RECORDS PROVIDED: Begin

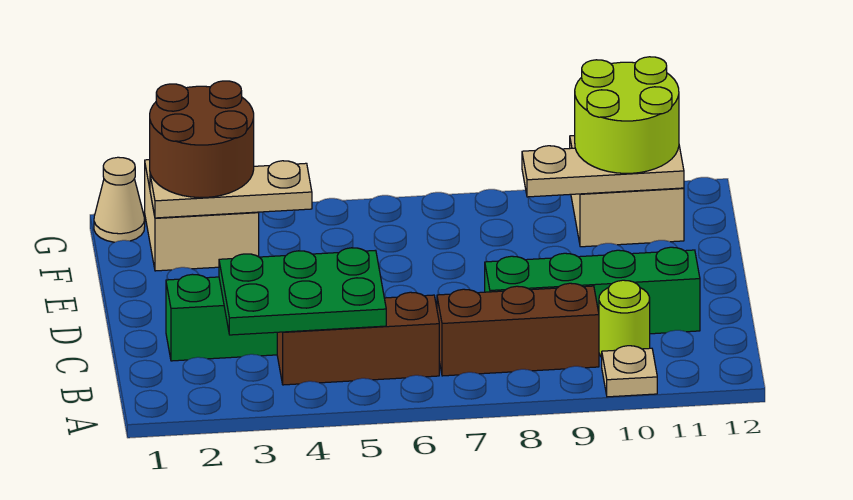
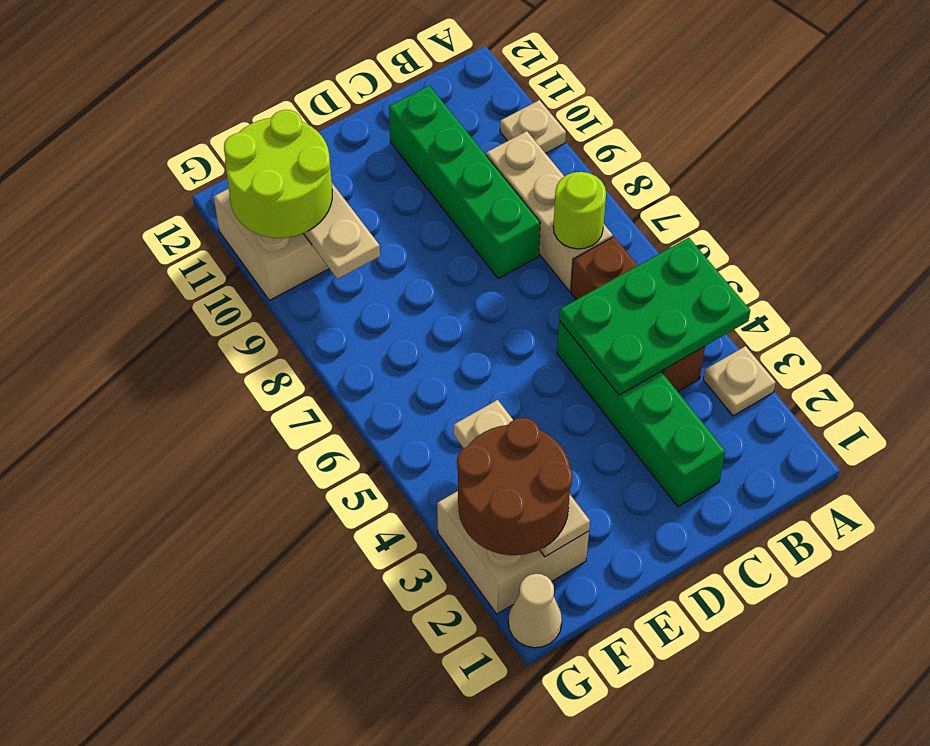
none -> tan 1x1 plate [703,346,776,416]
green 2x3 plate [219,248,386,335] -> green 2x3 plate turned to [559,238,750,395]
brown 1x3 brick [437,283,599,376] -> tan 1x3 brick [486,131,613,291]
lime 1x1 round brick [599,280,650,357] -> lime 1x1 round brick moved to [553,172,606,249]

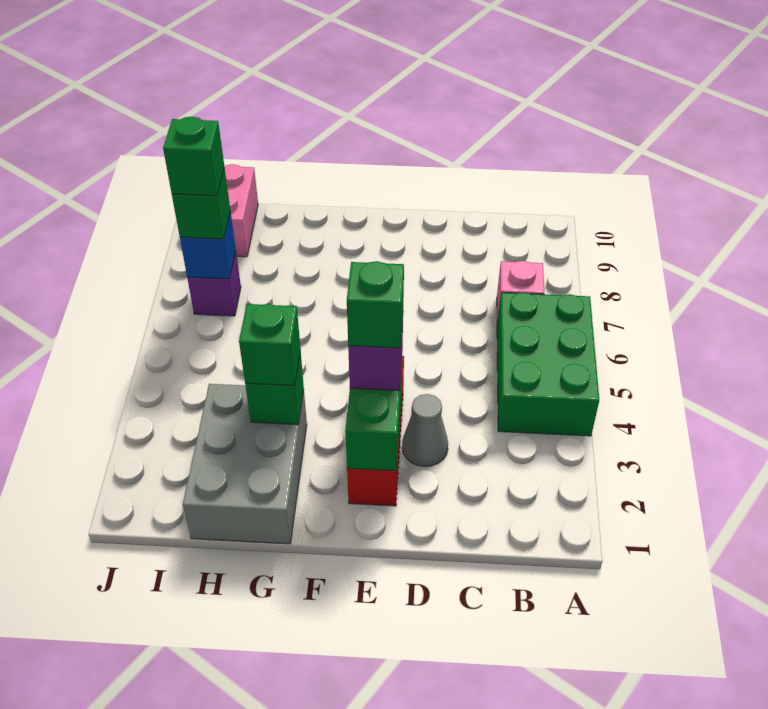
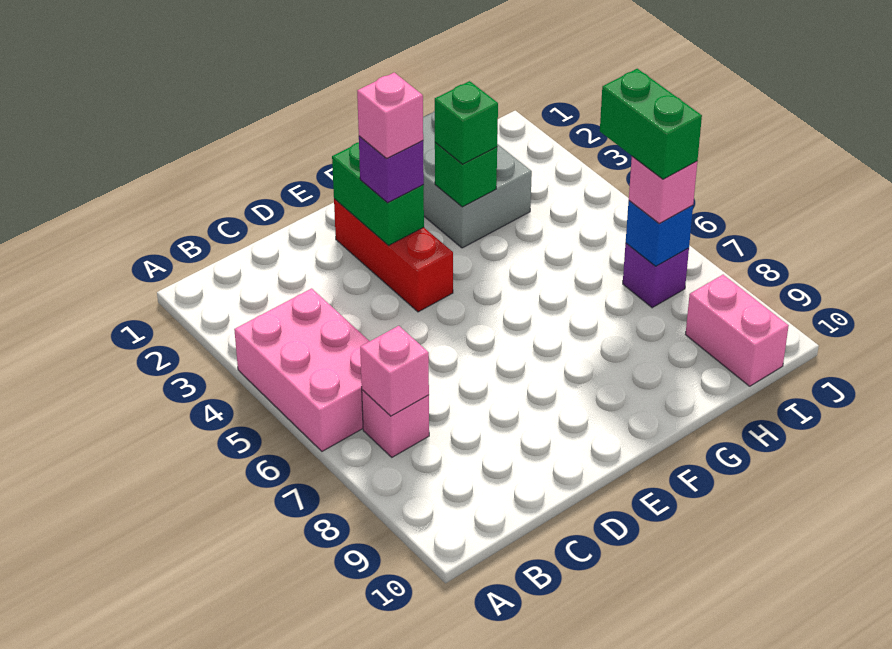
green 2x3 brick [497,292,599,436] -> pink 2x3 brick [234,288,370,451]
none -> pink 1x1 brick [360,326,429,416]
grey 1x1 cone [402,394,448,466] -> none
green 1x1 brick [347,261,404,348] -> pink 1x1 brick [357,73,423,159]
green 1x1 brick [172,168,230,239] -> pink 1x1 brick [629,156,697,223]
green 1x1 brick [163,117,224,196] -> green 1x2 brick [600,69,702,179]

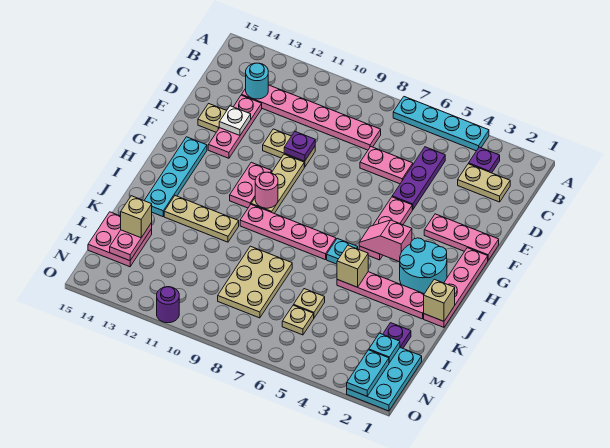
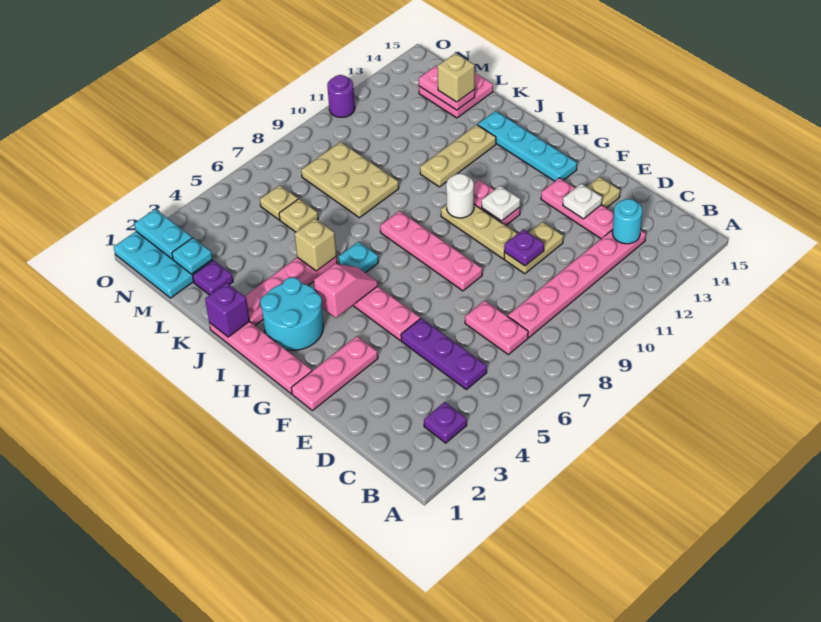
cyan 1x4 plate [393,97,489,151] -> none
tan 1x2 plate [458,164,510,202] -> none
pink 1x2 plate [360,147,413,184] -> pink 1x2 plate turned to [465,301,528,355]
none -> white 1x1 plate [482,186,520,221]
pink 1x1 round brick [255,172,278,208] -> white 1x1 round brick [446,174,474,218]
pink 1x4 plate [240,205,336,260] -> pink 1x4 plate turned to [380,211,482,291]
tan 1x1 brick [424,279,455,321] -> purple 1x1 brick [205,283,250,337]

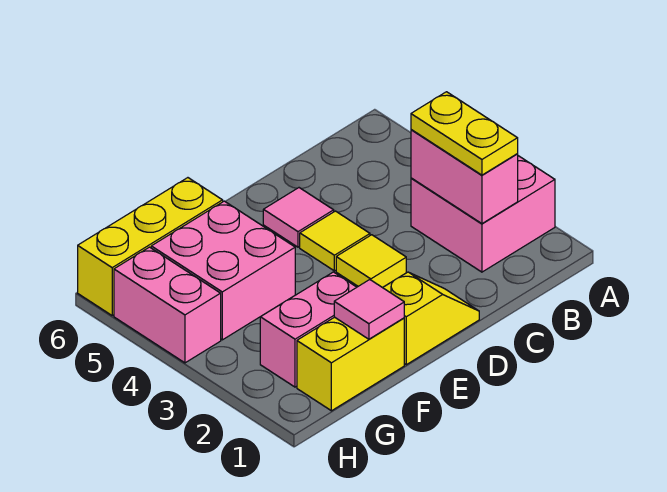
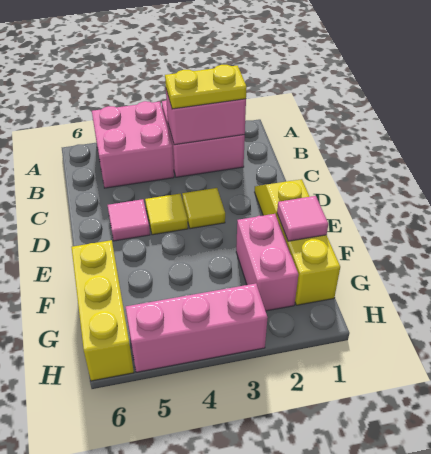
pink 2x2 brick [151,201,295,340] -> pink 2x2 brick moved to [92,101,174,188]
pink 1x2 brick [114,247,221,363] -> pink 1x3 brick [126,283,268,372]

RECORDS PROVIDED: End

> **PROMPT**
Would you set down each line of the data exactly, with no images included?

> **OUTPUT FOR THIS EXERCISE**
none -> tan 1x1 plate [703,346,776,416]
green 2x3 plate [219,248,386,335] -> green 2x3 plate turned to [559,238,750,395]
brown 1x3 brick [437,283,599,376] -> tan 1x3 brick [486,131,613,291]
lime 1x1 round brick [599,280,650,357] -> lime 1x1 round brick moved to [553,172,606,249]

green 2x3 brick [497,292,599,436] -> pink 2x3 brick [234,288,370,451]
none -> pink 1x1 brick [360,326,429,416]
grey 1x1 cone [402,394,448,466] -> none
green 1x1 brick [347,261,404,348] -> pink 1x1 brick [357,73,423,159]
green 1x1 brick [172,168,230,239] -> pink 1x1 brick [629,156,697,223]
green 1x1 brick [163,117,224,196] -> green 1x2 brick [600,69,702,179]

cyan 1x4 plate [393,97,489,151] -> none
tan 1x2 plate [458,164,510,202] -> none
pink 1x2 plate [360,147,413,184] -> pink 1x2 plate turned to [465,301,528,355]
none -> white 1x1 plate [482,186,520,221]
pink 1x1 round brick [255,172,278,208] -> white 1x1 round brick [446,174,474,218]
pink 1x4 plate [240,205,336,260] -> pink 1x4 plate turned to [380,211,482,291]
tan 1x1 brick [424,279,455,321] -> purple 1x1 brick [205,283,250,337]

pink 2x2 brick [151,201,295,340] -> pink 2x2 brick moved to [92,101,174,188]
pink 1x2 brick [114,247,221,363] -> pink 1x3 brick [126,283,268,372]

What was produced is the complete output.